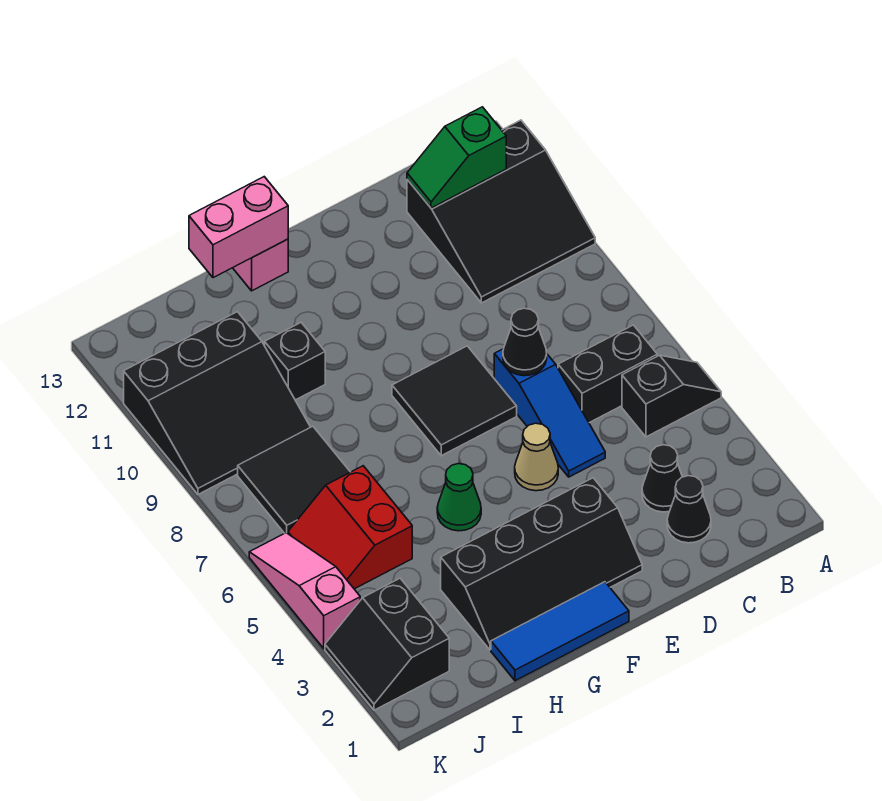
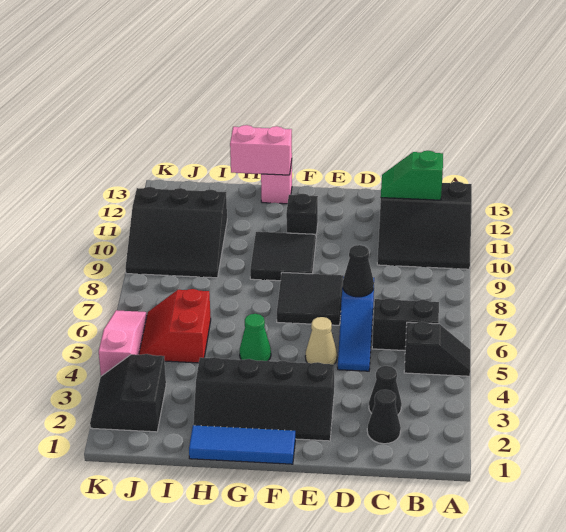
black brick H10 level 1 -> black brick F11 level 1
black tile I7:J8 level 1 -> black tile F9:G10 level 1

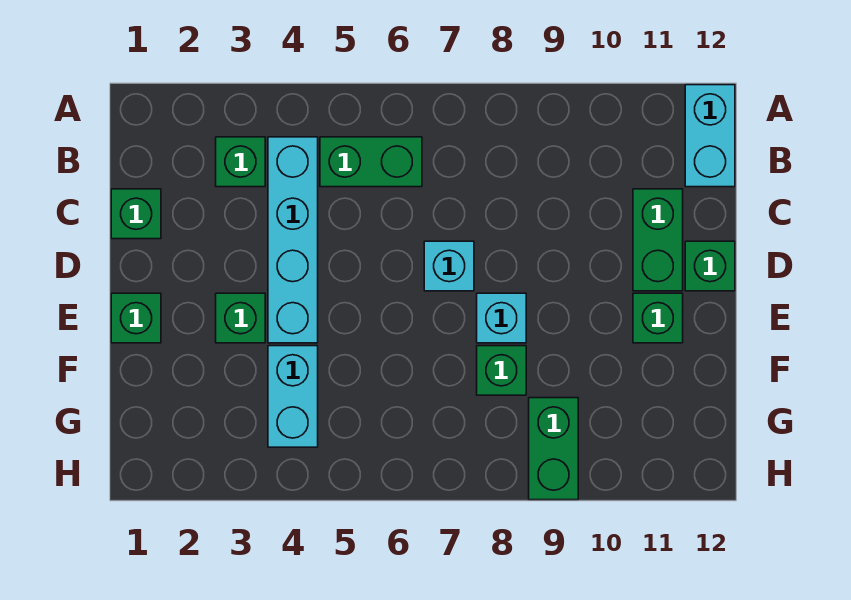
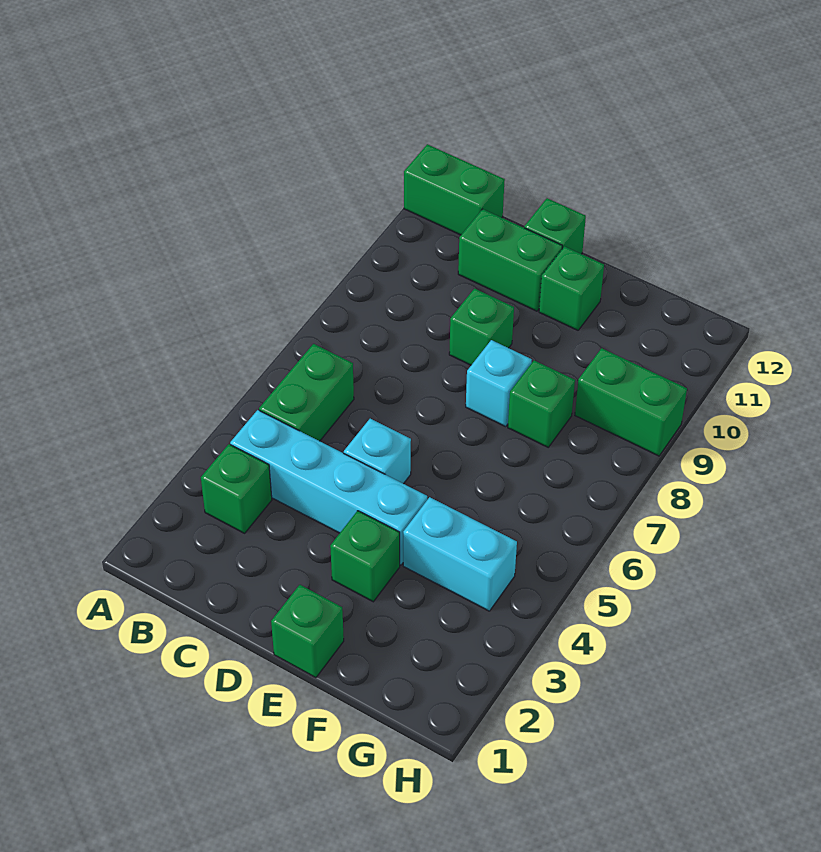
cyan brick A12:B12 level 1 -> green brick A12:B12 level 1
green brick C1 level 1 -> green brick D9 level 1
cyan brick D7 level 1 -> cyan brick D5 level 1

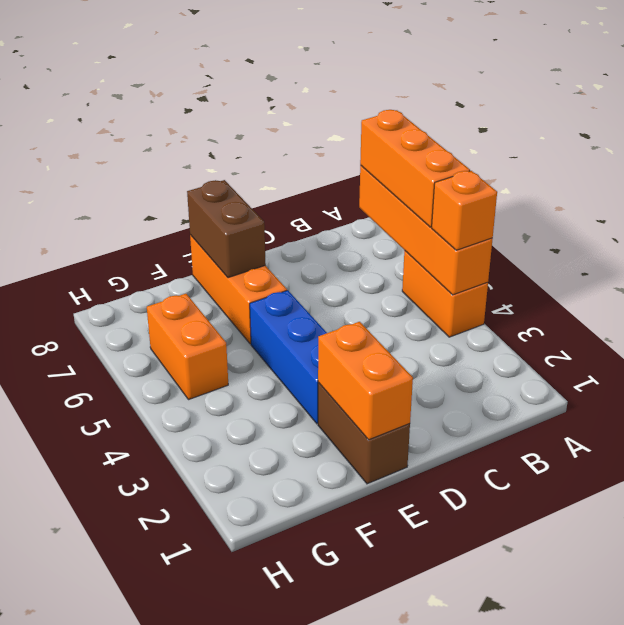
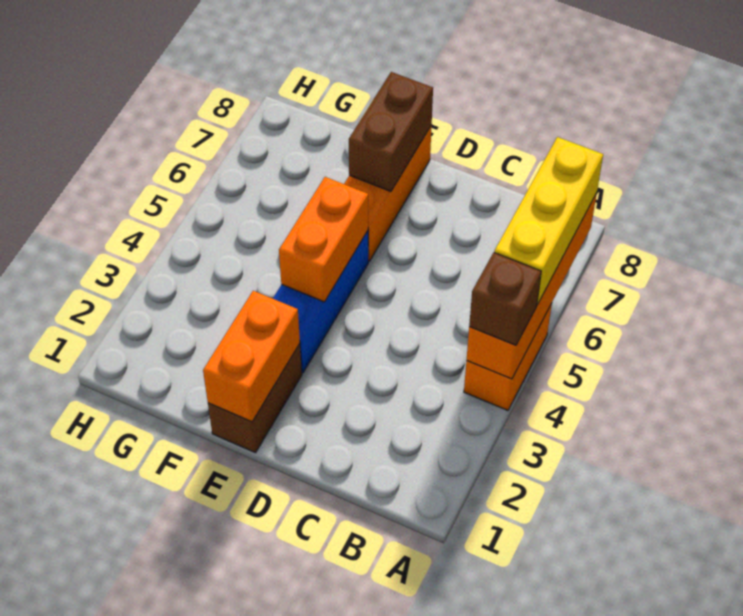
orange brick A4 level 3 -> brown brick A4 level 3
orange brick A5:A7 level 3 -> yellow brick A5:A7 level 3
orange brick G5:G6 level 1 -> orange brick E4:E5 level 2

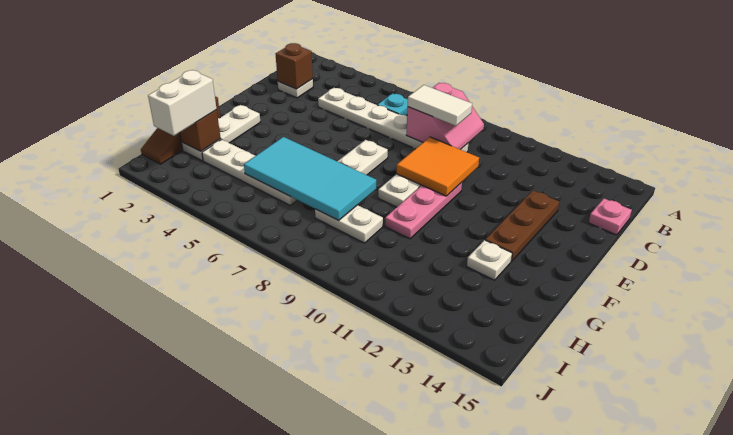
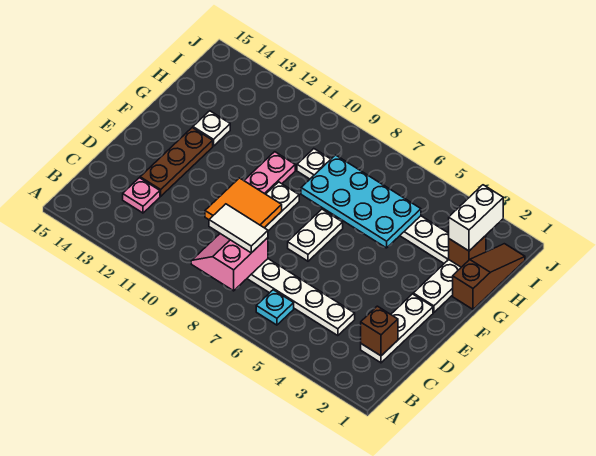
white plate C2 level 1 -> white plate C2:E2 level 1
pink plate C15 level 1 -> pink plate C13 level 1
cyan tile G5:H8 level 2 -> cyan plate G5:H8 level 2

==*==

## To do
From the first line to the last, retype the data exactly, without images.

## Answer section
black brick H10 level 1 -> black brick F11 level 1
black tile I7:J8 level 1 -> black tile F9:G10 level 1

cyan brick A12:B12 level 1 -> green brick A12:B12 level 1
green brick C1 level 1 -> green brick D9 level 1
cyan brick D7 level 1 -> cyan brick D5 level 1

orange brick A4 level 3 -> brown brick A4 level 3
orange brick A5:A7 level 3 -> yellow brick A5:A7 level 3
orange brick G5:G6 level 1 -> orange brick E4:E5 level 2

white plate C2 level 1 -> white plate C2:E2 level 1
pink plate C15 level 1 -> pink plate C13 level 1
cyan tile G5:H8 level 2 -> cyan plate G5:H8 level 2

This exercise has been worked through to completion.